[PROBLEM TO WORK ON] Check every line below for the word "azul" and copy each one that has it.

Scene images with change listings

◇ ◇ ◇ ◇ ◇

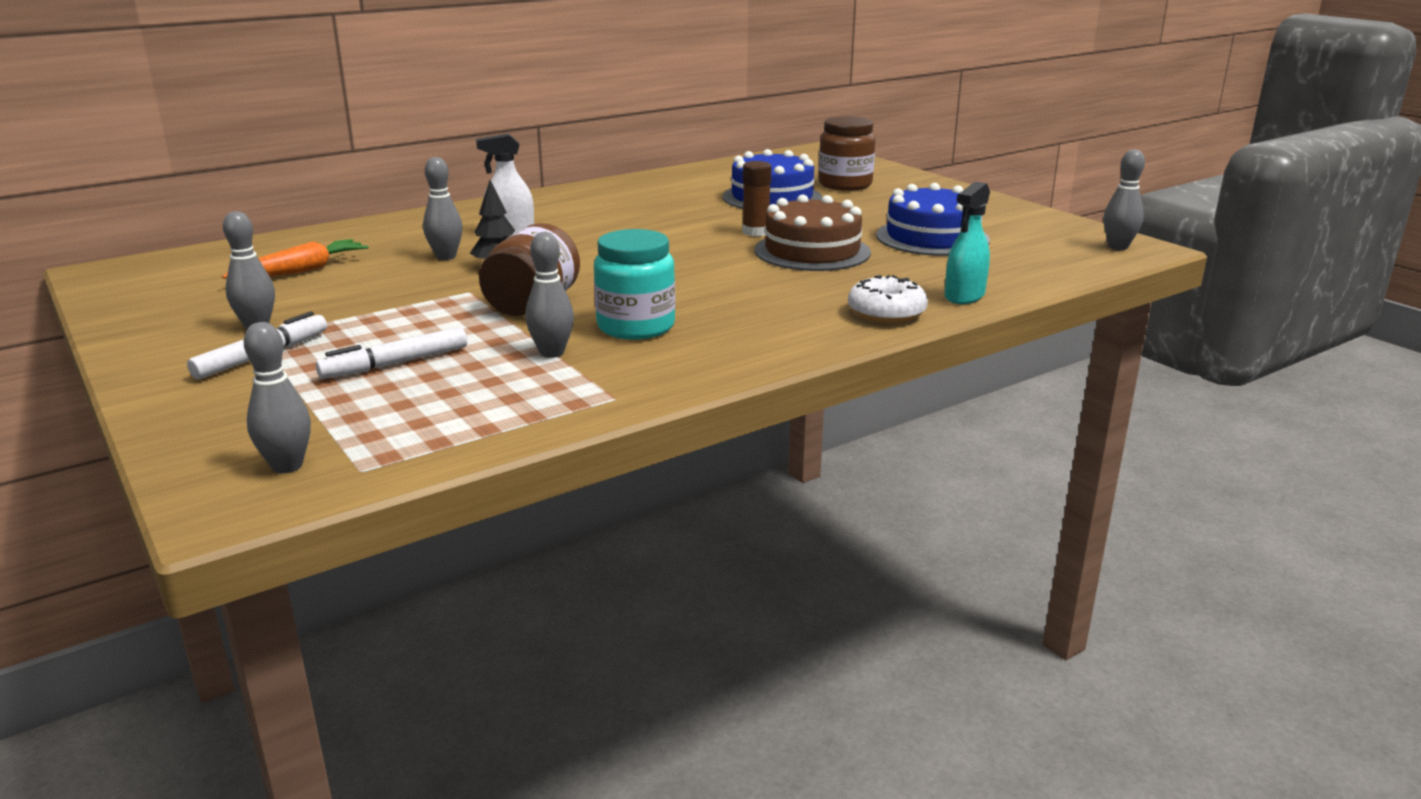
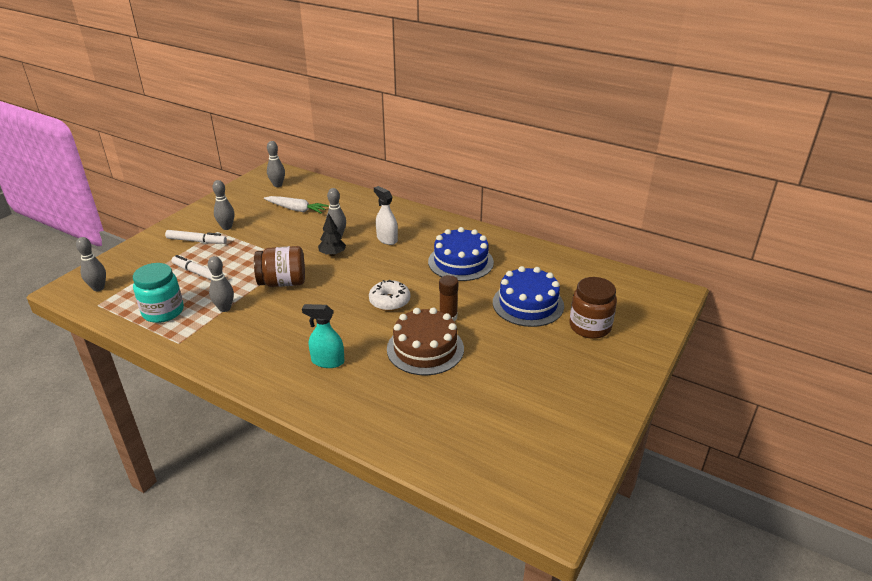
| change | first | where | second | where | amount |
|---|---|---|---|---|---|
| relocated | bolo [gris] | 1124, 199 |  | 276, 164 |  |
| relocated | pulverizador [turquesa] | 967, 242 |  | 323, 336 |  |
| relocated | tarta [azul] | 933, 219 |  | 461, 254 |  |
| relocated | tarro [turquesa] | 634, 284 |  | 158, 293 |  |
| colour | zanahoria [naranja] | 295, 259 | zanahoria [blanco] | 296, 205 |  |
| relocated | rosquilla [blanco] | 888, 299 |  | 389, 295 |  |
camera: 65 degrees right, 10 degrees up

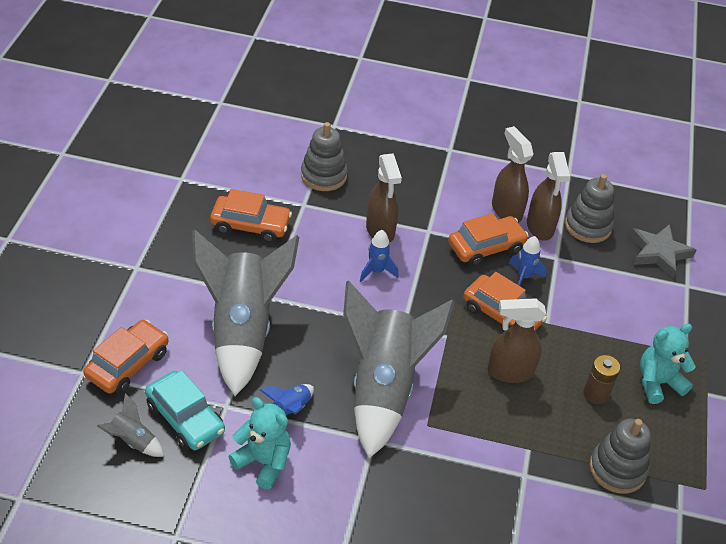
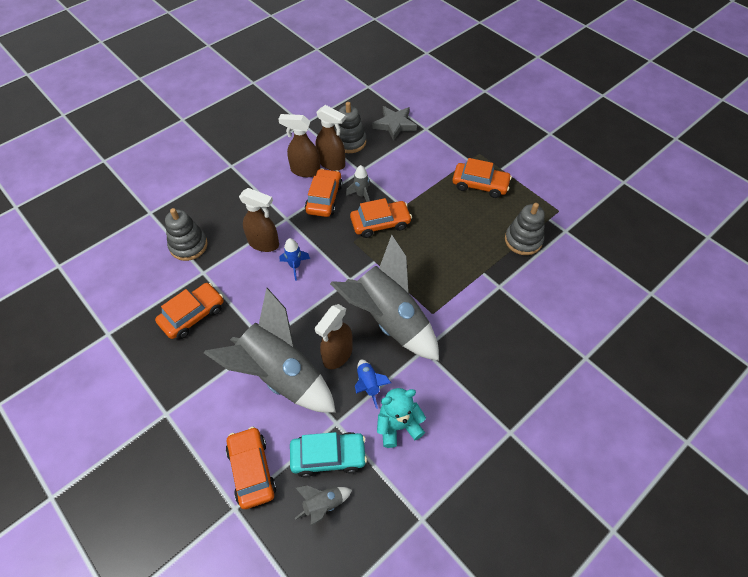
| change | first | where | second | where | amount |
|---|---|---|---|---|---|
| colour | cohete [azul] | 527, 261 | cohete [gris] | 358, 183 |  |
| relocated | pulverizador [marrón] | 516, 341 |  | 334, 336 |  |
| exchanged | osito [turquesa] | 668, 364 | coche [naranja] | 482, 178 |  |
| missing | pila [marrón] | 601, 380 |  |  |  |
camera: 50 degrees left, 10 degrees up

◇ ◇ ◇ ◇ ◇

[OUTPUT]
| relocated | tarta [azul] | 933, 219 |  | 461, 254 |  |
| colour | cohete [azul] | 527, 261 | cohete [gris] | 358, 183 |  |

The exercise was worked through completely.